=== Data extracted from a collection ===

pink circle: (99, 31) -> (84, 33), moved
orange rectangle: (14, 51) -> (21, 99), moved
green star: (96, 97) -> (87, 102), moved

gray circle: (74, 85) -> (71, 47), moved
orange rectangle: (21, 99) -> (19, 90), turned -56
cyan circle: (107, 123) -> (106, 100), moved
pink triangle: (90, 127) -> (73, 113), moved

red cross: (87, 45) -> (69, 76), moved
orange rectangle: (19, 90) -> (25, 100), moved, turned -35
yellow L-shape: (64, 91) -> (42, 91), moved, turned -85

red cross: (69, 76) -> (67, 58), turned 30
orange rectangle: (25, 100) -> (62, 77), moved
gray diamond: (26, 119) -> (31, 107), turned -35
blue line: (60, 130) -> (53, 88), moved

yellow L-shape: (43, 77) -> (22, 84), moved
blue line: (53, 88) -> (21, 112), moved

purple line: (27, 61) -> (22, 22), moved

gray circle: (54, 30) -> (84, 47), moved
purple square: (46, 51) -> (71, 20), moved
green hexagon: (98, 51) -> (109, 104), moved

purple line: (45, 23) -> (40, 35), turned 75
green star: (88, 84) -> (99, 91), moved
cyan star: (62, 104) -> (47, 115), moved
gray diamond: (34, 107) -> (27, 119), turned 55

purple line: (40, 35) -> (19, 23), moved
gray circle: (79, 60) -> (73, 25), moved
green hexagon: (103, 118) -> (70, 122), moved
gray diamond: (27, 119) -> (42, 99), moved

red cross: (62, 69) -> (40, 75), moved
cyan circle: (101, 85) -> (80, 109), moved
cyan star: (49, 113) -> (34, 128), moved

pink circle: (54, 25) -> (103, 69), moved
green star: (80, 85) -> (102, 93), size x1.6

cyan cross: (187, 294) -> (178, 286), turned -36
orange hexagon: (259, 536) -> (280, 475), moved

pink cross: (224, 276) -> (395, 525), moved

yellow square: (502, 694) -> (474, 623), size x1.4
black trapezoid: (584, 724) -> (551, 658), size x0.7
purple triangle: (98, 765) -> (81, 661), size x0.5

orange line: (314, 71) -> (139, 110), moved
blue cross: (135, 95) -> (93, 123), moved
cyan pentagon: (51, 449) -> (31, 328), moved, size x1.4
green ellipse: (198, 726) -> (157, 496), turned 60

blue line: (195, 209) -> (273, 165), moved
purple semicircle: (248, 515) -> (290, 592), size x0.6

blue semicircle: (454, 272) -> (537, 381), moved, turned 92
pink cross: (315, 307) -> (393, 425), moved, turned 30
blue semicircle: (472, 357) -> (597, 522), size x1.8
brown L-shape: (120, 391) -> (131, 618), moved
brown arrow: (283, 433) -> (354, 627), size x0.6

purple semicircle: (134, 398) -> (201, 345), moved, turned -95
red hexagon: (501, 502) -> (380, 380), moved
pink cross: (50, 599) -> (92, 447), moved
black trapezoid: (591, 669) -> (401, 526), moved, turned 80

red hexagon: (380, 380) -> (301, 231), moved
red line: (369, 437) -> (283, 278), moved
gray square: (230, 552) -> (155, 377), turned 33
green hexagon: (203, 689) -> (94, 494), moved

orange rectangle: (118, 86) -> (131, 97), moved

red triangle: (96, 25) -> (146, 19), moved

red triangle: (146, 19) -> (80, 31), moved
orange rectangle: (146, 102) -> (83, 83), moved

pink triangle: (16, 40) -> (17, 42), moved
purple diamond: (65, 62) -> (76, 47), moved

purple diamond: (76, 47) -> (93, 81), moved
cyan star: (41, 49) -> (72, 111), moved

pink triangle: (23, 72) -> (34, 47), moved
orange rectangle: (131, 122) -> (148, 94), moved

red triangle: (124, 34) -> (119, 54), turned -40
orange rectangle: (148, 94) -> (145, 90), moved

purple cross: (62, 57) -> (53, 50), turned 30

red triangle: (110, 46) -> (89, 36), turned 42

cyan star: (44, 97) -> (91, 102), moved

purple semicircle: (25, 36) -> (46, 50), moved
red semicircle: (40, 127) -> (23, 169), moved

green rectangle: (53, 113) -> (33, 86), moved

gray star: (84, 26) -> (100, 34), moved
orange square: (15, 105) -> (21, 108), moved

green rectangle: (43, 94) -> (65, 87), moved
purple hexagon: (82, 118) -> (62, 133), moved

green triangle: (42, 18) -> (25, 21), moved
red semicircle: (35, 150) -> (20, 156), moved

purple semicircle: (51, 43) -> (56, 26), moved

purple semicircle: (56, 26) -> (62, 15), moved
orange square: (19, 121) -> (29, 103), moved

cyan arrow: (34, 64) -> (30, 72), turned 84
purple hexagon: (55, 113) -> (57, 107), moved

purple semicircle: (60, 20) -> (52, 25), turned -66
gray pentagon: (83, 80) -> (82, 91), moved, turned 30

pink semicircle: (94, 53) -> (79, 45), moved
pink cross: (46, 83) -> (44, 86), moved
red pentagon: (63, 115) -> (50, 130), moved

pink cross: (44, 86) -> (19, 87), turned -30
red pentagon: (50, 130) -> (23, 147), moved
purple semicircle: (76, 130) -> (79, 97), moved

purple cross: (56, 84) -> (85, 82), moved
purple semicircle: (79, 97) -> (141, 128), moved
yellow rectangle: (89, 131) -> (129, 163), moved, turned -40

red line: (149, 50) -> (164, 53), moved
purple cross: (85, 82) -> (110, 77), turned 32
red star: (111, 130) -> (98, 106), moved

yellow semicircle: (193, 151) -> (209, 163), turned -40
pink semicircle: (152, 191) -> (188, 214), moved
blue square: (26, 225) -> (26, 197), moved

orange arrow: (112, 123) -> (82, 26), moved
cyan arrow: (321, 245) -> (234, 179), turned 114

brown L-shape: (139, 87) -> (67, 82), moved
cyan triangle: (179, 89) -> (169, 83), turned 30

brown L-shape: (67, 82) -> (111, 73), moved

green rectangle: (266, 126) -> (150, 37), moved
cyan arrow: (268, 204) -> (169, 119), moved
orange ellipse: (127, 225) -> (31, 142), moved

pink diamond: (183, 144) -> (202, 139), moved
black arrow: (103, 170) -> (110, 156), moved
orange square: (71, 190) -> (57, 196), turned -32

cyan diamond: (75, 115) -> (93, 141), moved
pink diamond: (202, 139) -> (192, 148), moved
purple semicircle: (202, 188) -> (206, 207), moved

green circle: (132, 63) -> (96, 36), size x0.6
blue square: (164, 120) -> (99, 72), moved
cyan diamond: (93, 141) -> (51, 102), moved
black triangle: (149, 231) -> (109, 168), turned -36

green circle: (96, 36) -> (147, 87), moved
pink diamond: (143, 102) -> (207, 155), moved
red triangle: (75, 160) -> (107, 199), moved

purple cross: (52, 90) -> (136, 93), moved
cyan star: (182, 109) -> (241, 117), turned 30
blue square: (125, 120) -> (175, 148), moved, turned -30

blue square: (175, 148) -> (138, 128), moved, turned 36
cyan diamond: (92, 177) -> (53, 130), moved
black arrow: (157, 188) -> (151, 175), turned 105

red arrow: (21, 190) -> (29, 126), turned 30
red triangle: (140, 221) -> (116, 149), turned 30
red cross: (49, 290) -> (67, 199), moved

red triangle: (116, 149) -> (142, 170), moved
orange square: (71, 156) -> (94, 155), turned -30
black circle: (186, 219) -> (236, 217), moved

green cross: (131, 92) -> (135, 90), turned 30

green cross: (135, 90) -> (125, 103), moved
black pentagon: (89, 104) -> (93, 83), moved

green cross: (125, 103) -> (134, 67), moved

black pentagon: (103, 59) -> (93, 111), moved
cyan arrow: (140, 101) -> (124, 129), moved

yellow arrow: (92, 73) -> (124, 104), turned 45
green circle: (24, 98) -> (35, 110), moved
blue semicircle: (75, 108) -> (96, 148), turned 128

=== Brief ===
The answer should hold exactly the lines running from the one with "green cross: (131, 92)" to the final line of the data, both ends counted.

=== Response area ===
green cross: (131, 92) -> (135, 90), turned 30

green cross: (135, 90) -> (125, 103), moved
black pentagon: (89, 104) -> (93, 83), moved

green cross: (125, 103) -> (134, 67), moved

black pentagon: (103, 59) -> (93, 111), moved
cyan arrow: (140, 101) -> (124, 129), moved

yellow arrow: (92, 73) -> (124, 104), turned 45
green circle: (24, 98) -> (35, 110), moved
blue semicircle: (75, 108) -> (96, 148), turned 128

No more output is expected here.